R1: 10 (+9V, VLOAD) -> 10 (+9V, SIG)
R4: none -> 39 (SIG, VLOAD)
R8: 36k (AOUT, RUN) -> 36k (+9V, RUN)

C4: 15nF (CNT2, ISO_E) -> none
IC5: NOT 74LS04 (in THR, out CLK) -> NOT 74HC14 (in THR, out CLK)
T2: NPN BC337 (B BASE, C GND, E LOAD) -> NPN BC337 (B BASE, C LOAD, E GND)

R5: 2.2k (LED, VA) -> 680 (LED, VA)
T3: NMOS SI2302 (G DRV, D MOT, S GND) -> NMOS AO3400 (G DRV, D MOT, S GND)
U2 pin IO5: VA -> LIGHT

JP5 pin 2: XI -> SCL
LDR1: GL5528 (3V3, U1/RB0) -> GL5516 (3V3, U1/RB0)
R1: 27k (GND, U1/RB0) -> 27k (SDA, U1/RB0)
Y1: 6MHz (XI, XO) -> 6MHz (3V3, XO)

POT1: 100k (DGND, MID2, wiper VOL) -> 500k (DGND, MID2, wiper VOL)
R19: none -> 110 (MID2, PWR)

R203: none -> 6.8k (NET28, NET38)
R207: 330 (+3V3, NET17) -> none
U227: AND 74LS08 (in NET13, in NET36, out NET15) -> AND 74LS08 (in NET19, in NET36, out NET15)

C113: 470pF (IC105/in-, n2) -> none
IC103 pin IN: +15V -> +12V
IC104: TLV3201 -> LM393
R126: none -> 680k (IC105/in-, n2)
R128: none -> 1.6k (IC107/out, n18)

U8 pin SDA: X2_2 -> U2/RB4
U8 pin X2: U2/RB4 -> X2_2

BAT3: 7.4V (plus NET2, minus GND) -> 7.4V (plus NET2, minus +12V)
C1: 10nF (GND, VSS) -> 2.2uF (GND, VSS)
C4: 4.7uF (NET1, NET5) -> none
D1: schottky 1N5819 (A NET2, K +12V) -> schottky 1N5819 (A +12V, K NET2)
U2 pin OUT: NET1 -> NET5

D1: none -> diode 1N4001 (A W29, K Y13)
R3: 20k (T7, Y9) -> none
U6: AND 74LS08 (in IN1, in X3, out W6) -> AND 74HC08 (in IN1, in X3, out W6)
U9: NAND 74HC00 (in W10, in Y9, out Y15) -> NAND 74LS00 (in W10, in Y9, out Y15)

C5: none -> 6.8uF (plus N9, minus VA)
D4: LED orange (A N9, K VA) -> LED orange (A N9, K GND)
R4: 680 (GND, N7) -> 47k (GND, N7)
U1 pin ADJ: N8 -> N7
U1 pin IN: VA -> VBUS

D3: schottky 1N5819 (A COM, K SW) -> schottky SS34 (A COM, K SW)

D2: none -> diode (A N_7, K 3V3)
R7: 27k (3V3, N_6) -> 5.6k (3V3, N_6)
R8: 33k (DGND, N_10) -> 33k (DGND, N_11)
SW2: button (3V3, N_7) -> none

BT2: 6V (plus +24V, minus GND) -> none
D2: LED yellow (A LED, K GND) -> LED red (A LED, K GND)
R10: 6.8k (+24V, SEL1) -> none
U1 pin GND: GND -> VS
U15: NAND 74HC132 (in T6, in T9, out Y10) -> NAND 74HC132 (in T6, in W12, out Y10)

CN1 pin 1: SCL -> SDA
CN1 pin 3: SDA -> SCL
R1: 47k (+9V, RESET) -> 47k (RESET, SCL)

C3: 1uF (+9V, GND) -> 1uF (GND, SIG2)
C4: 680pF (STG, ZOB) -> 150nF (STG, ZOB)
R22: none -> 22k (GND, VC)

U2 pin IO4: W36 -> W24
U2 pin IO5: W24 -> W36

-- Directions for this task --
Say how many lines above contain the string "DGND". Answer with the number only.

-- Answer for the task --
2